Start of Given records
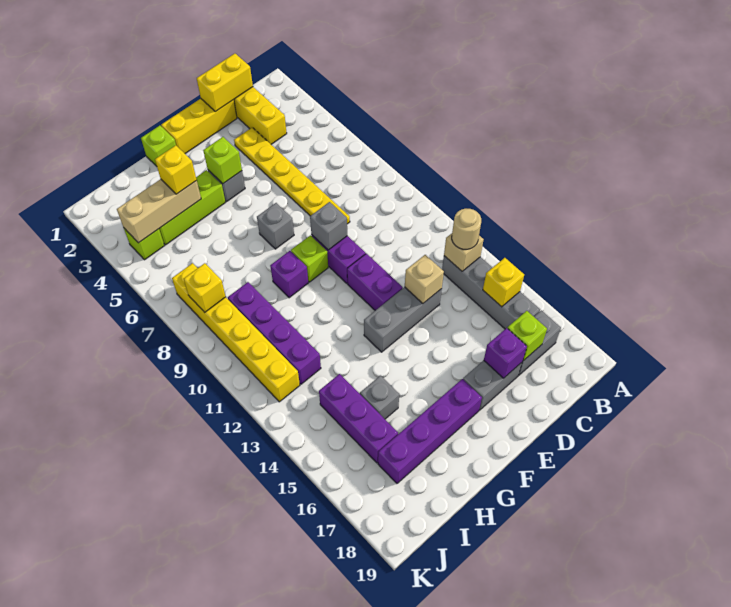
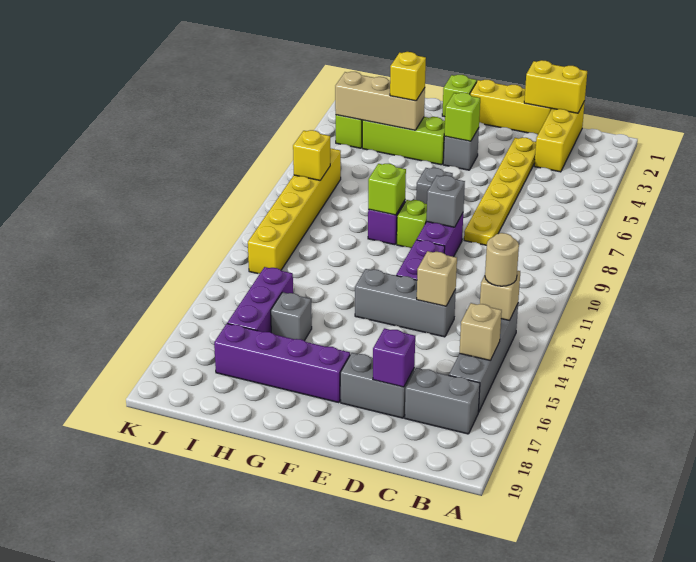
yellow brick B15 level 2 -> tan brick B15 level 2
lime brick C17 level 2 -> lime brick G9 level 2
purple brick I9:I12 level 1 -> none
End of Given records
Start of Given records
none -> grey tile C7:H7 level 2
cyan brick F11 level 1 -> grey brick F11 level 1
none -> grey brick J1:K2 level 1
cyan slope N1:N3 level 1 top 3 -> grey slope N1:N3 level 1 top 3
End of Given records
Start of Given records
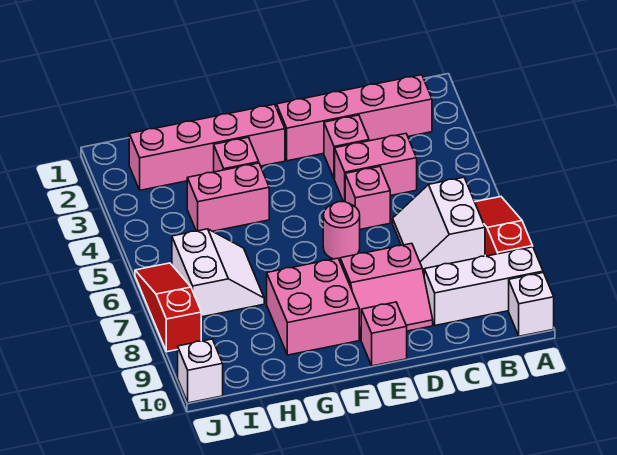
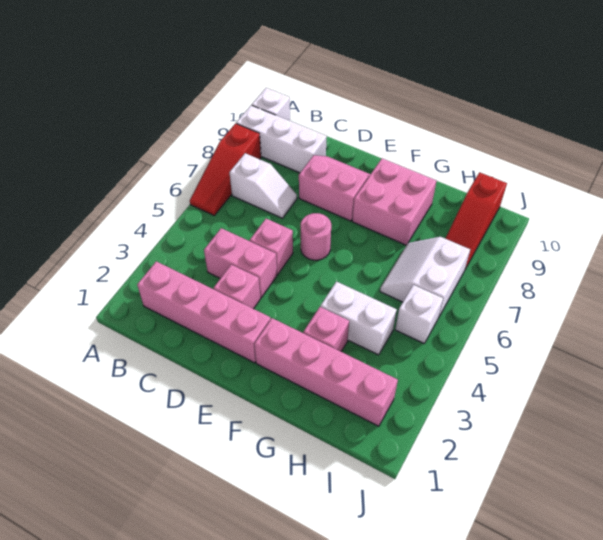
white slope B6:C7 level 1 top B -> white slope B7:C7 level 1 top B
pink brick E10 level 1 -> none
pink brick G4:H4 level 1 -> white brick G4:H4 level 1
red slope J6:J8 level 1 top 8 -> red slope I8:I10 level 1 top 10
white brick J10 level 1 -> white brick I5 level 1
End of Given records
Problem details
Using the material above, tally each line where the word "pink" appears. Reply with the total only.

Result below
2